(Object state comparisons)
◇ ◇ ◇ ◇

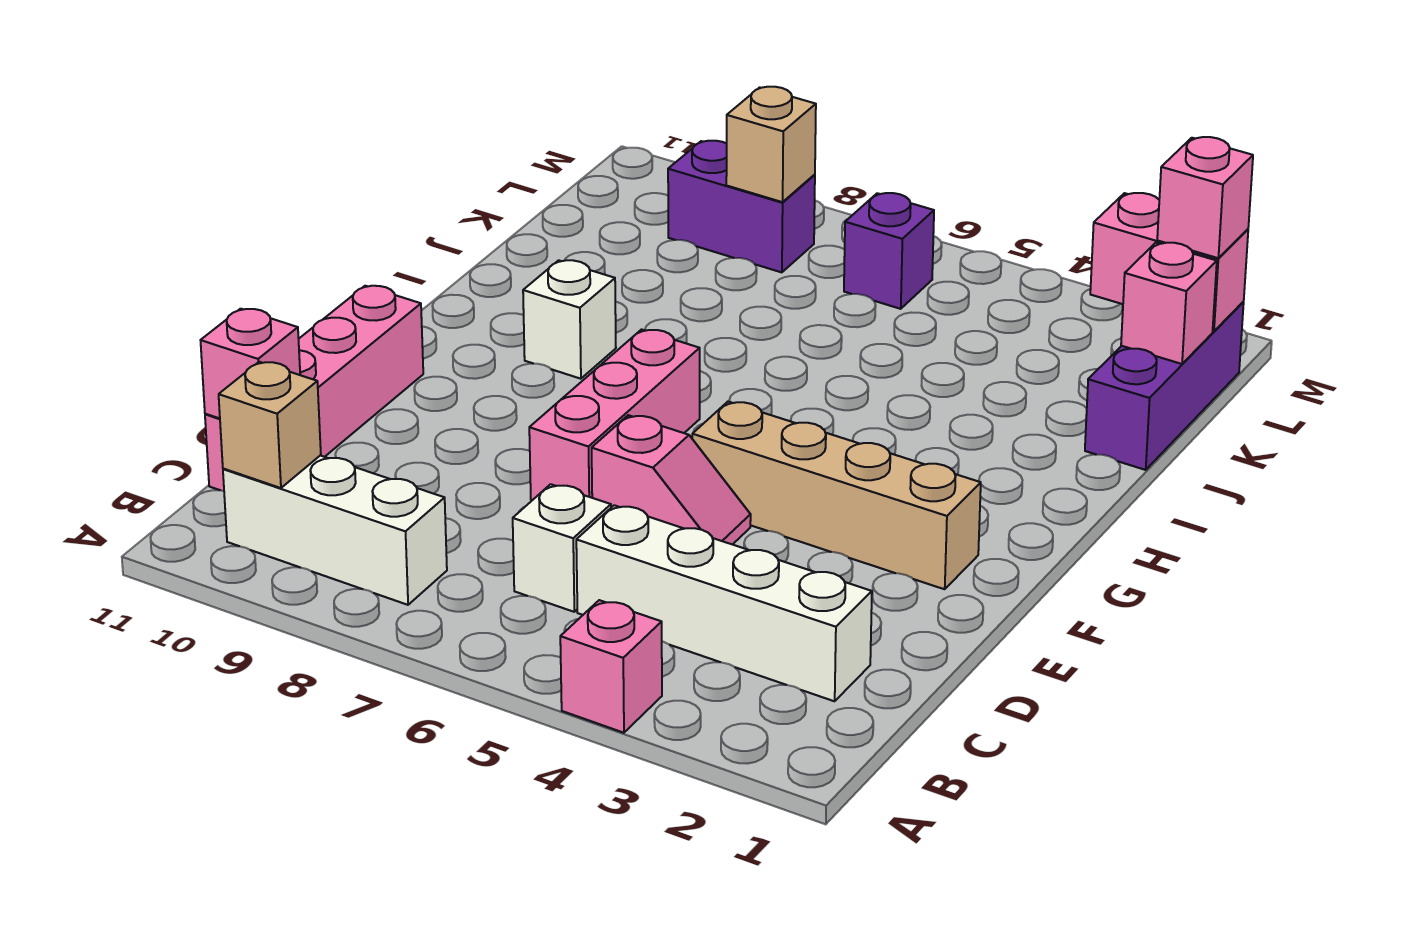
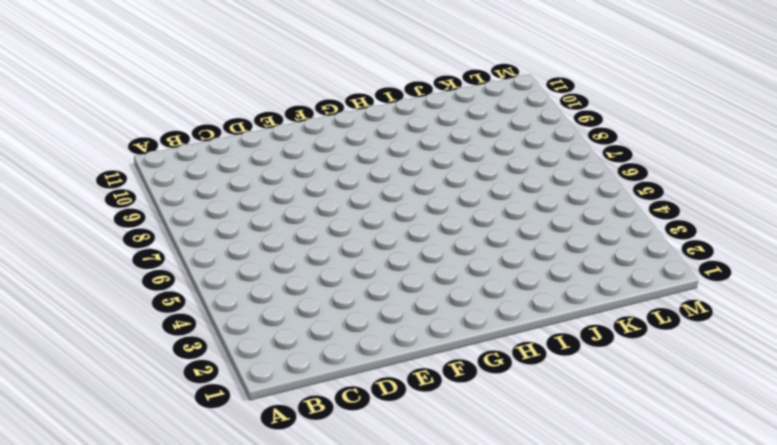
none -> pink brick A4 level 1
none -> white brick B8:B10 level 1
none -> white brick C2:C5 level 1

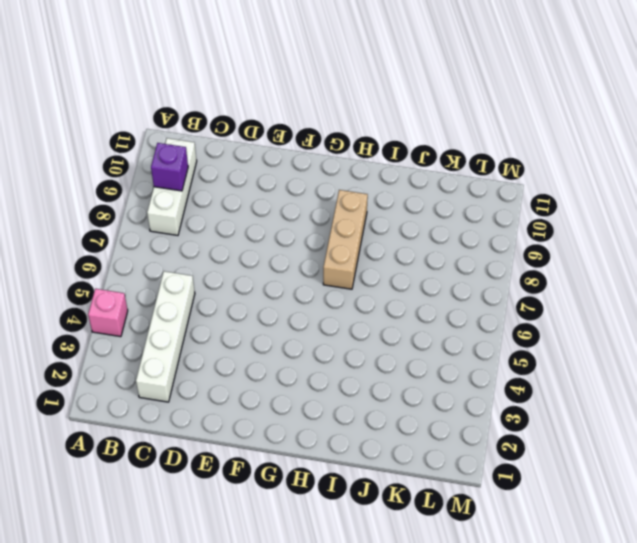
purple brick B9 level 2 -> purple brick L6 level 1
tan brick H7:H9 level 1 -> white brick H9 level 1
none -> white brick C6 level 1
none -> pink brick C11:F11 level 1
none -> pink slope E5:E6 level 1 top 6

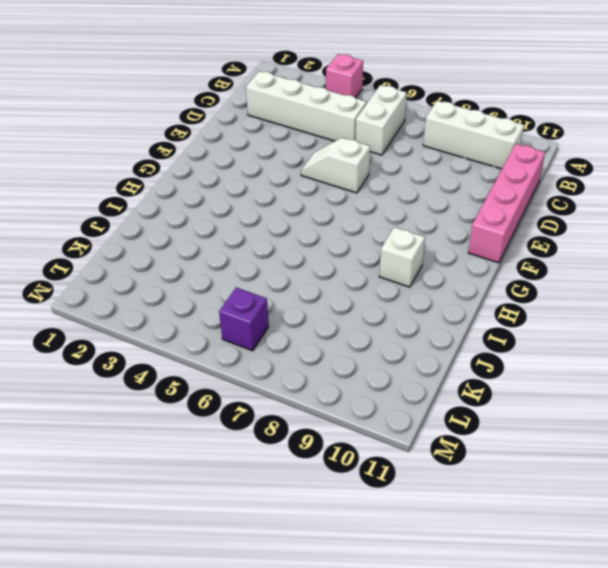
white brick B6:C6 level 1 -> white brick C6 level 1
white slope E5:E6 level 1 top 6 -> pink slope E5:E6 level 1 top 6
none -> pink brick E7:G7 level 1
none -> tan brick F2:F5 level 1
none -> purple brick J1:L1 level 1

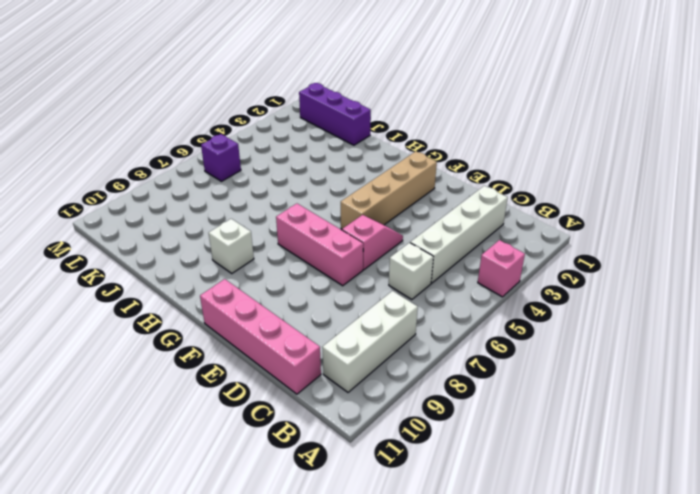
none -> purple brick L8:L9 level 1
none -> tan brick B10 level 2
none -> pink brick C11 level 2

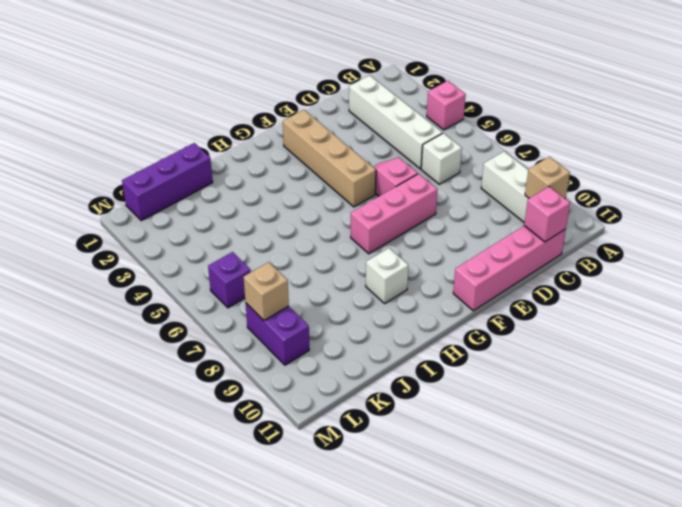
none -> pink brick K1 level 2
none -> pink brick L1:L2 level 2
none -> pink brick L1 level 3

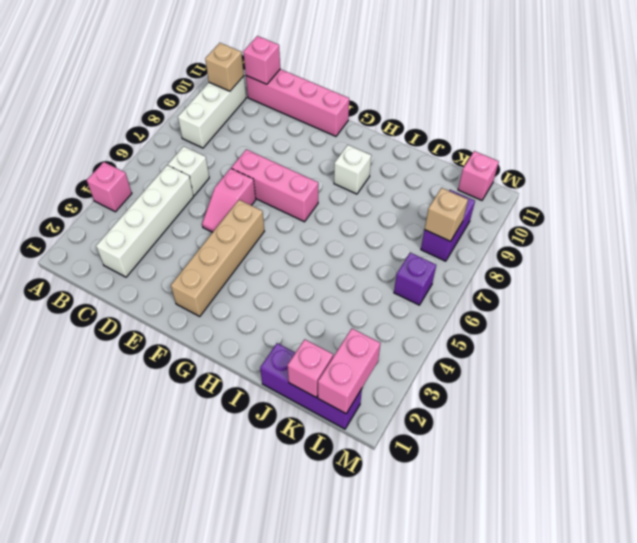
pink brick L11 level 1 -> pink brick L1 level 3

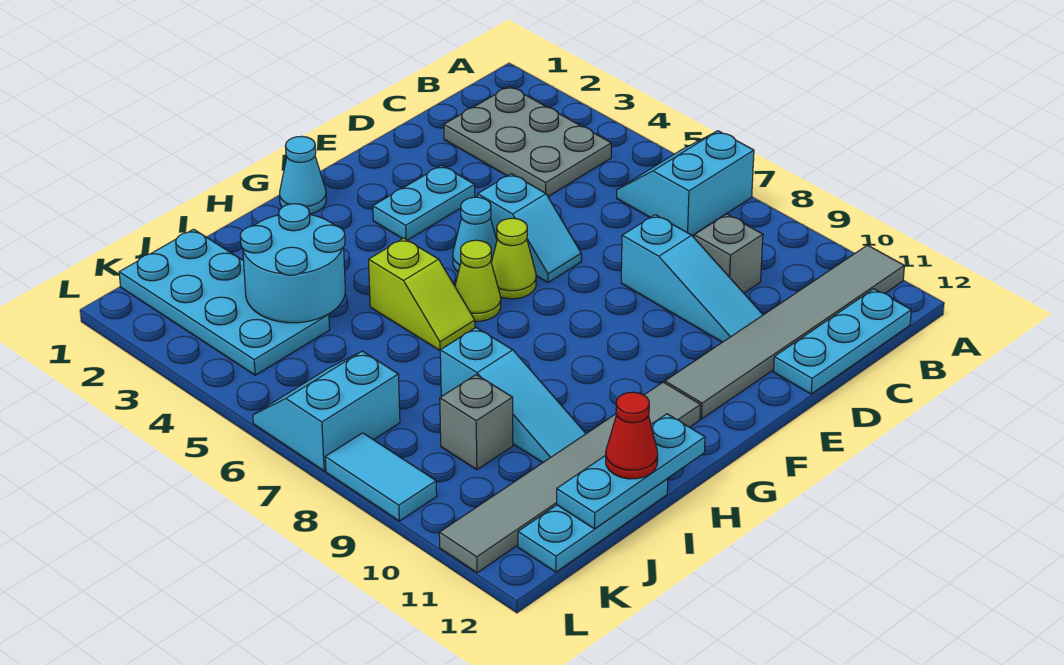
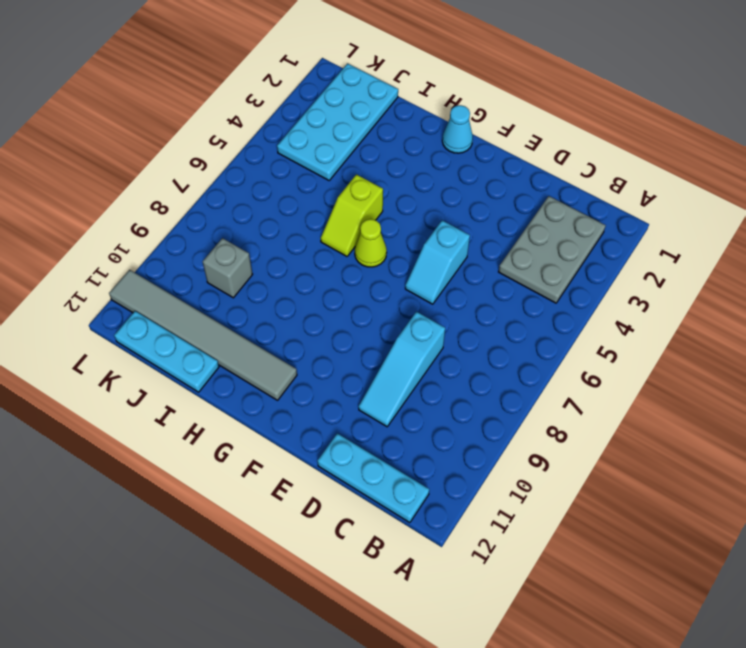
none -> cyan slope A6:B7 level 1 top 7
none -> grey tile A11:F11 level 1
none -> grey brick C9 level 1

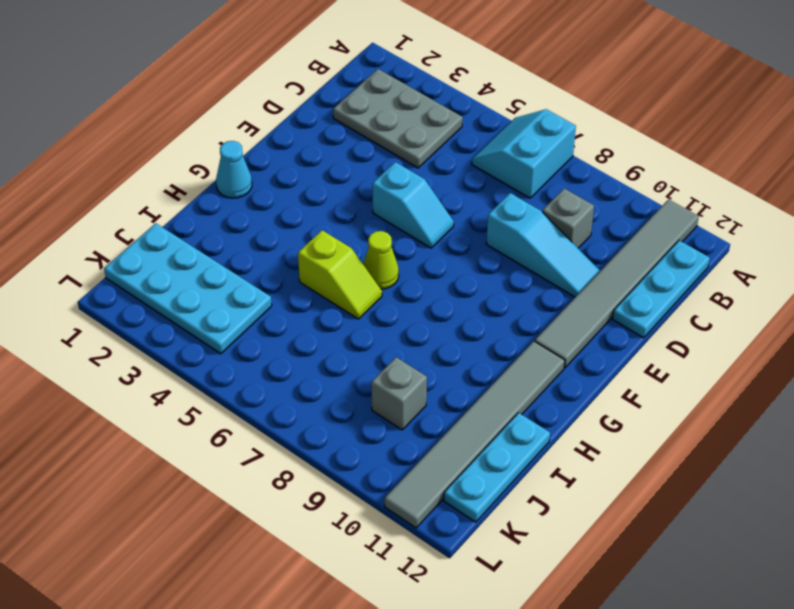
none -> cyan plate E3:F3 level 1
none -> cyan cone F5 level 1
none -> lime cone F6 level 1

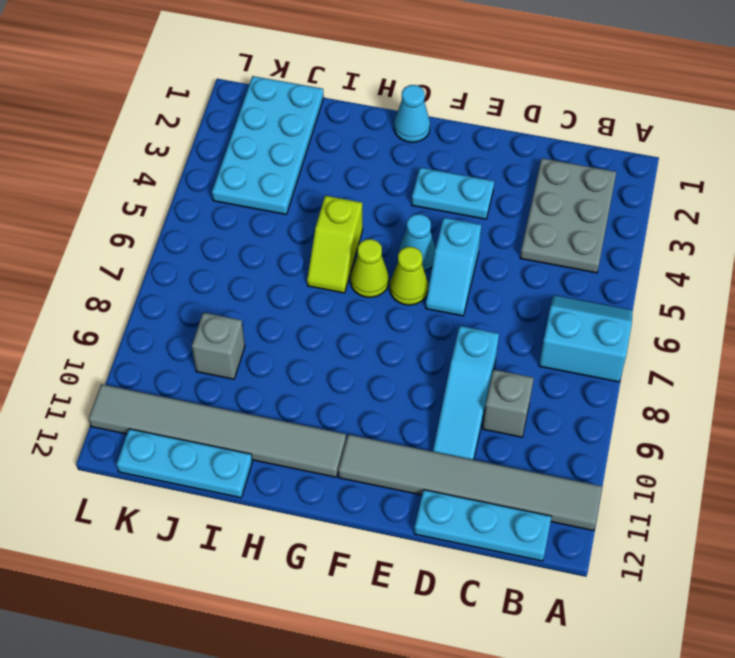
none -> cyan slope I8:I10 level 1 top 8
none -> cyan slope K6:L7 level 1 top 7
none -> cyan tile L8:L9 level 1

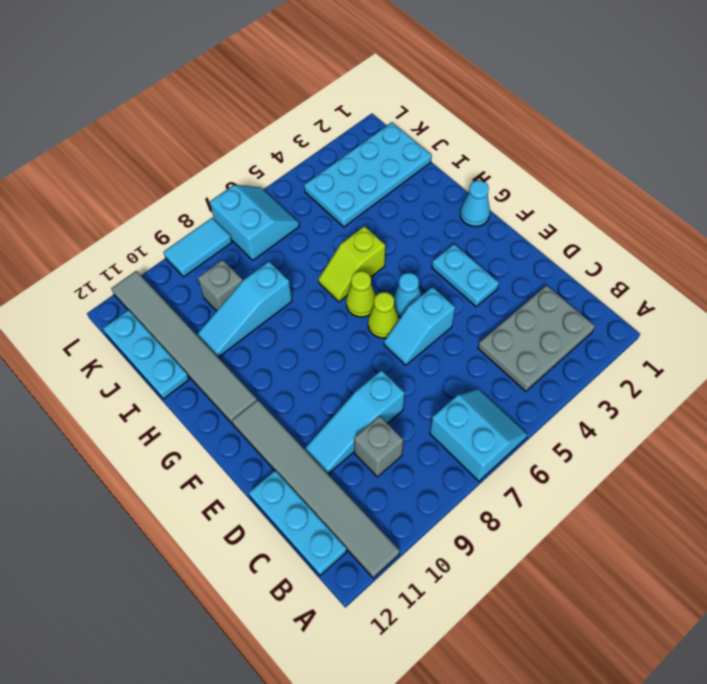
none -> cyan plate H12:J12 level 2
none -> cyan round brick I3:J4 level 2
none -> red cone I12 level 3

◇ ◇ ◇ ◇

• [WORK TO BE COMPLETED]
Copy out all of the entries exactly as they stand, with no pictures in your copy.

• [ANSWER BELOW]
none -> pink brick A4 level 1
none -> white brick B8:B10 level 1
none -> white brick C2:C5 level 1

purple brick B9 level 2 -> purple brick L6 level 1
tan brick H7:H9 level 1 -> white brick H9 level 1
none -> white brick C6 level 1
none -> pink brick C11:F11 level 1
none -> pink slope E5:E6 level 1 top 6

white brick B6:C6 level 1 -> white brick C6 level 1
white slope E5:E6 level 1 top 6 -> pink slope E5:E6 level 1 top 6
none -> pink brick E7:G7 level 1
none -> tan brick F2:F5 level 1
none -> purple brick J1:L1 level 1

none -> purple brick L8:L9 level 1
none -> tan brick B10 level 2
none -> pink brick C11 level 2

none -> pink brick K1 level 2
none -> pink brick L1:L2 level 2
none -> pink brick L1 level 3

pink brick L11 level 1 -> pink brick L1 level 3

none -> cyan slope A6:B7 level 1 top 7
none -> grey tile A11:F11 level 1
none -> grey brick C9 level 1

none -> cyan plate E3:F3 level 1
none -> cyan cone F5 level 1
none -> lime cone F6 level 1

none -> cyan slope I8:I10 level 1 top 8
none -> cyan slope K6:L7 level 1 top 7
none -> cyan tile L8:L9 level 1

none -> cyan plate H12:J12 level 2
none -> cyan round brick I3:J4 level 2
none -> red cone I12 level 3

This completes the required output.